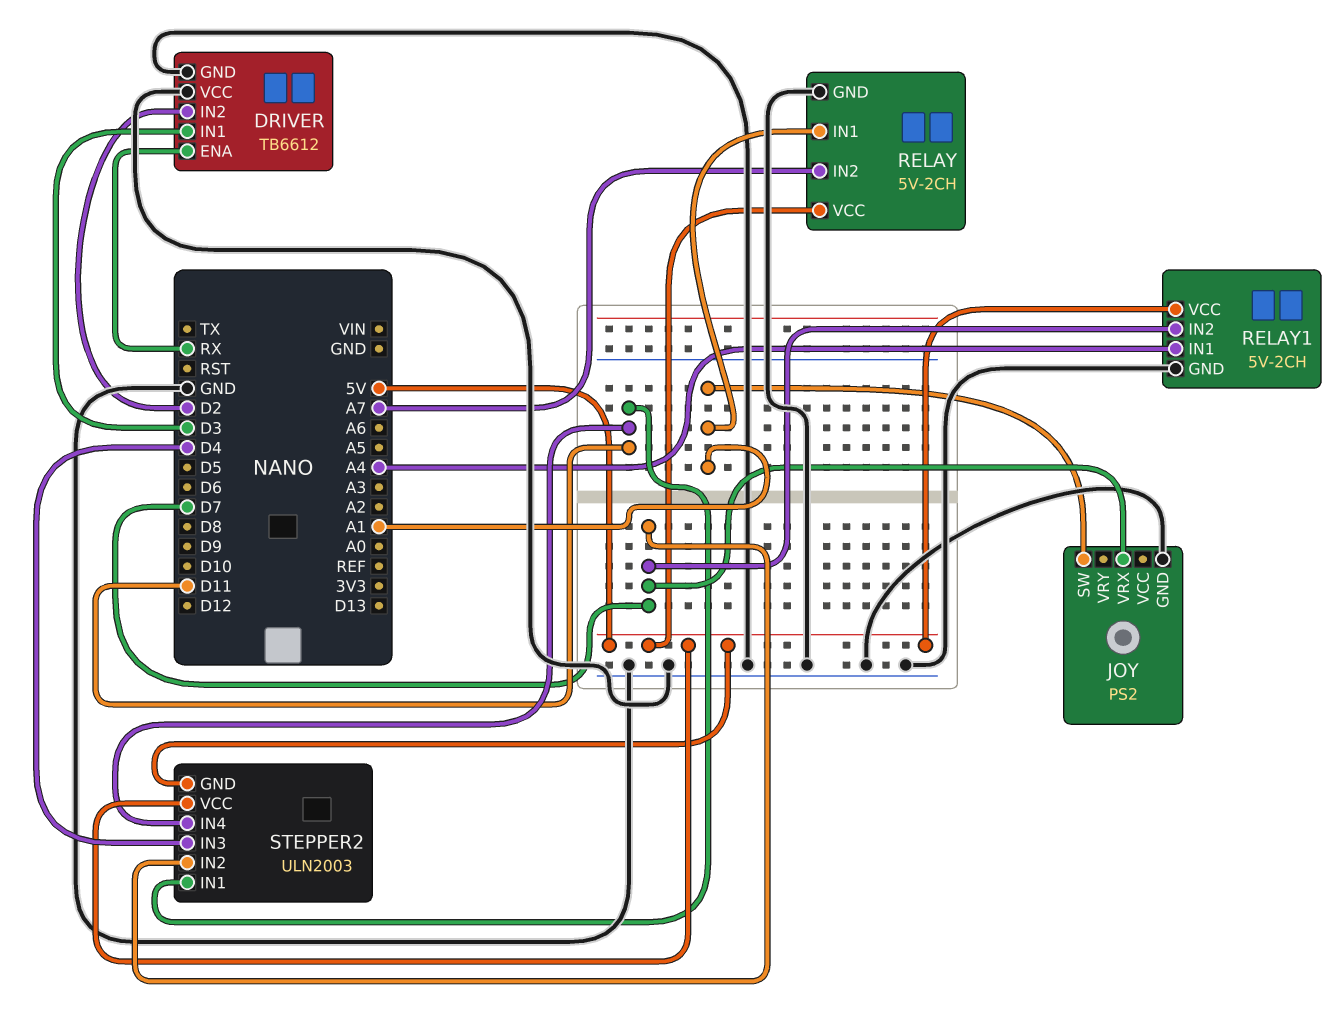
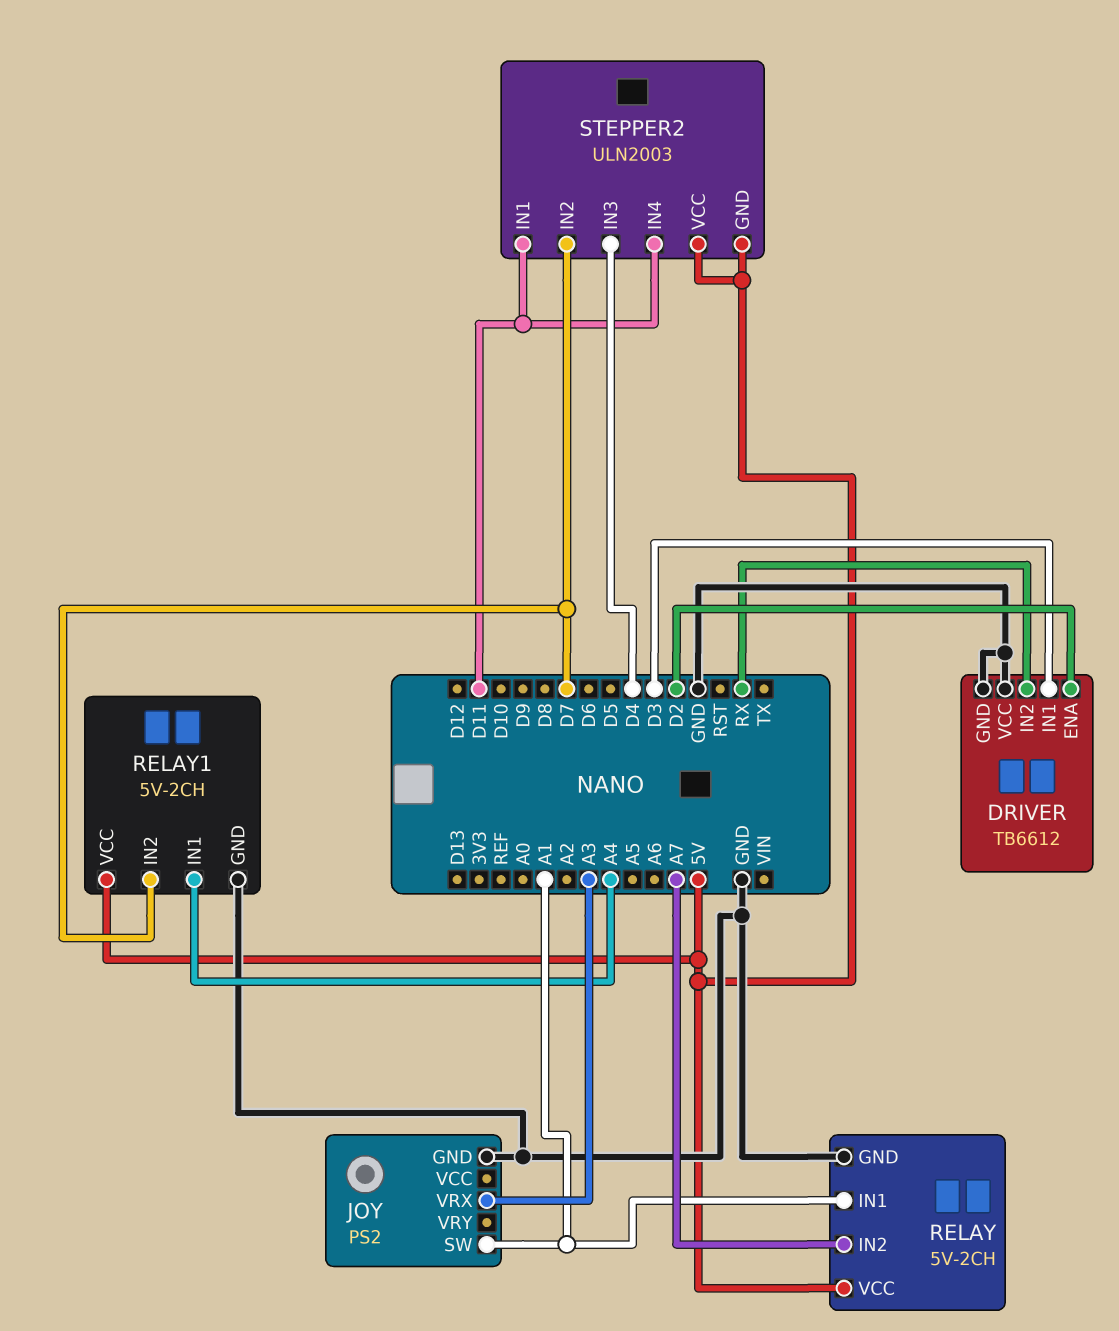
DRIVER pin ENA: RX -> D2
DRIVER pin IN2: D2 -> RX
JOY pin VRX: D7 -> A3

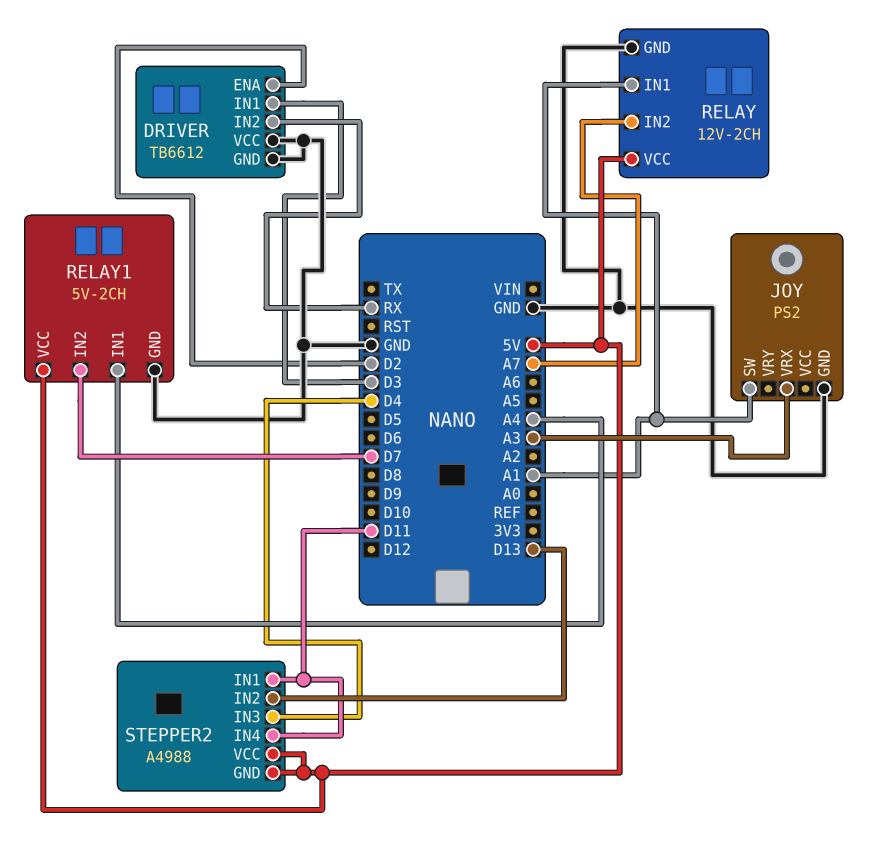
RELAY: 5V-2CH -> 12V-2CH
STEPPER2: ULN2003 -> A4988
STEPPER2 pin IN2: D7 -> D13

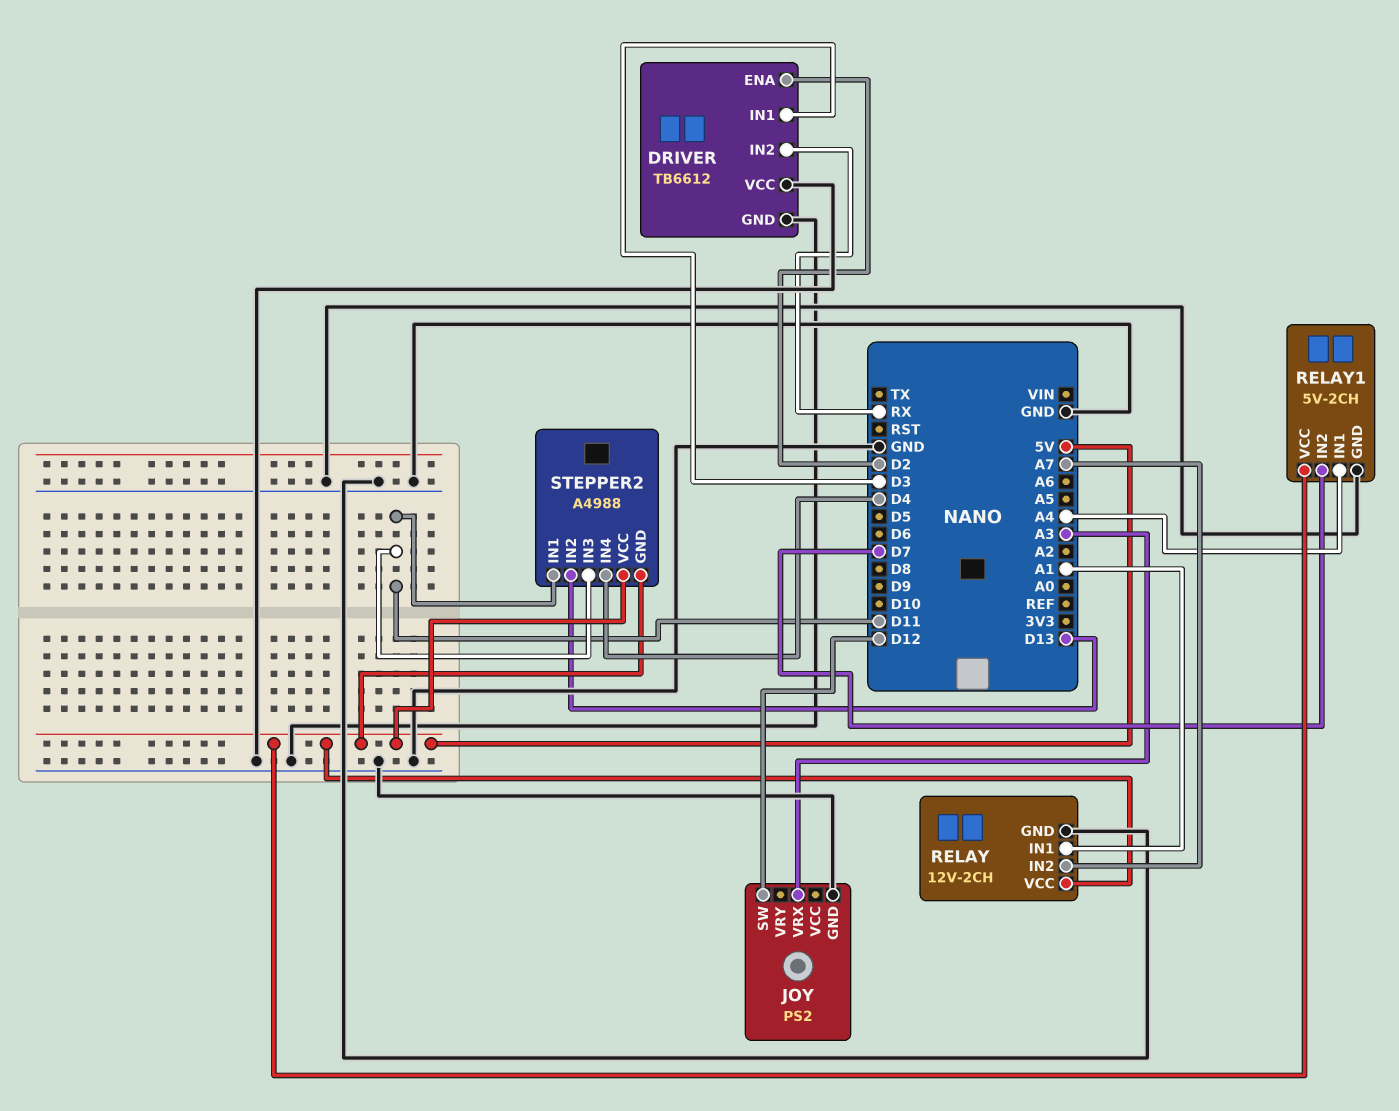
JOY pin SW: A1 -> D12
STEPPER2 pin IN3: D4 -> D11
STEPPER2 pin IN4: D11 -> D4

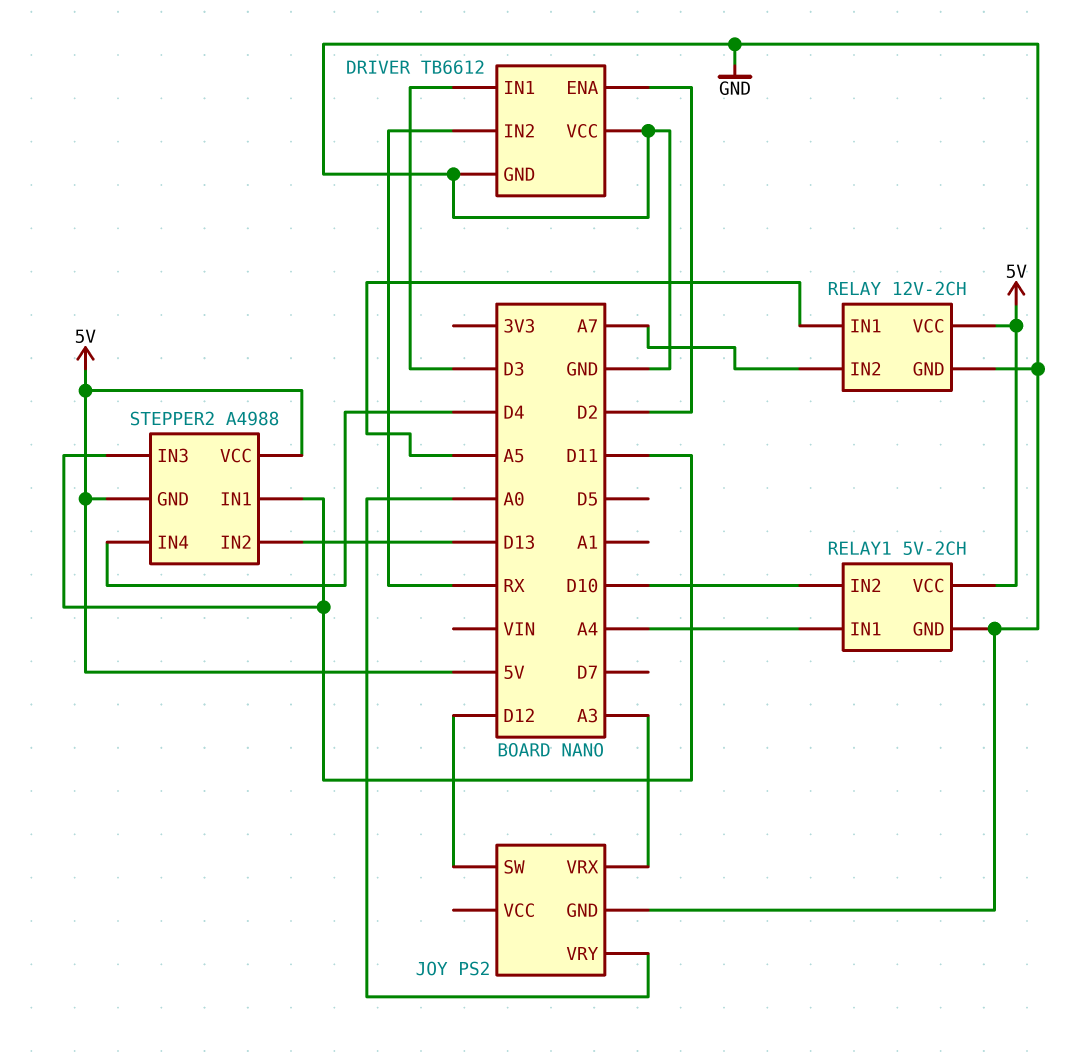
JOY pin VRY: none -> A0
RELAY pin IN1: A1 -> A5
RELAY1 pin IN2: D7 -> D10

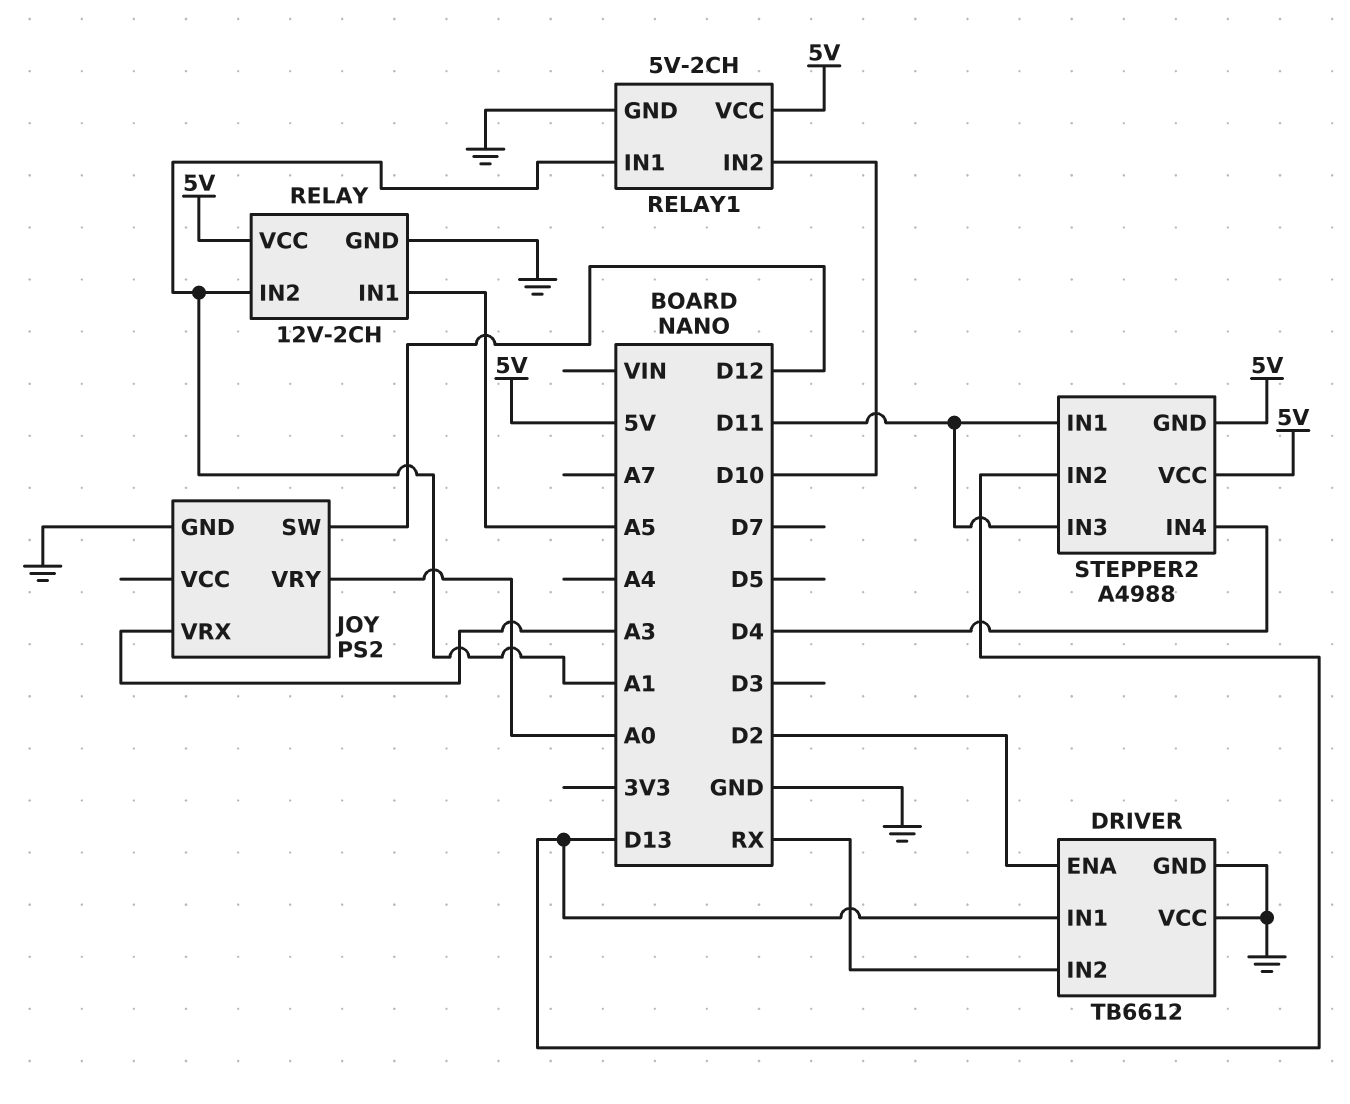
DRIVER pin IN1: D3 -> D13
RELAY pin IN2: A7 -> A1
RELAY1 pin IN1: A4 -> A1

········

» **The task**: Return only the number of lines above that include "DRIVER".

» **Completed task**: 3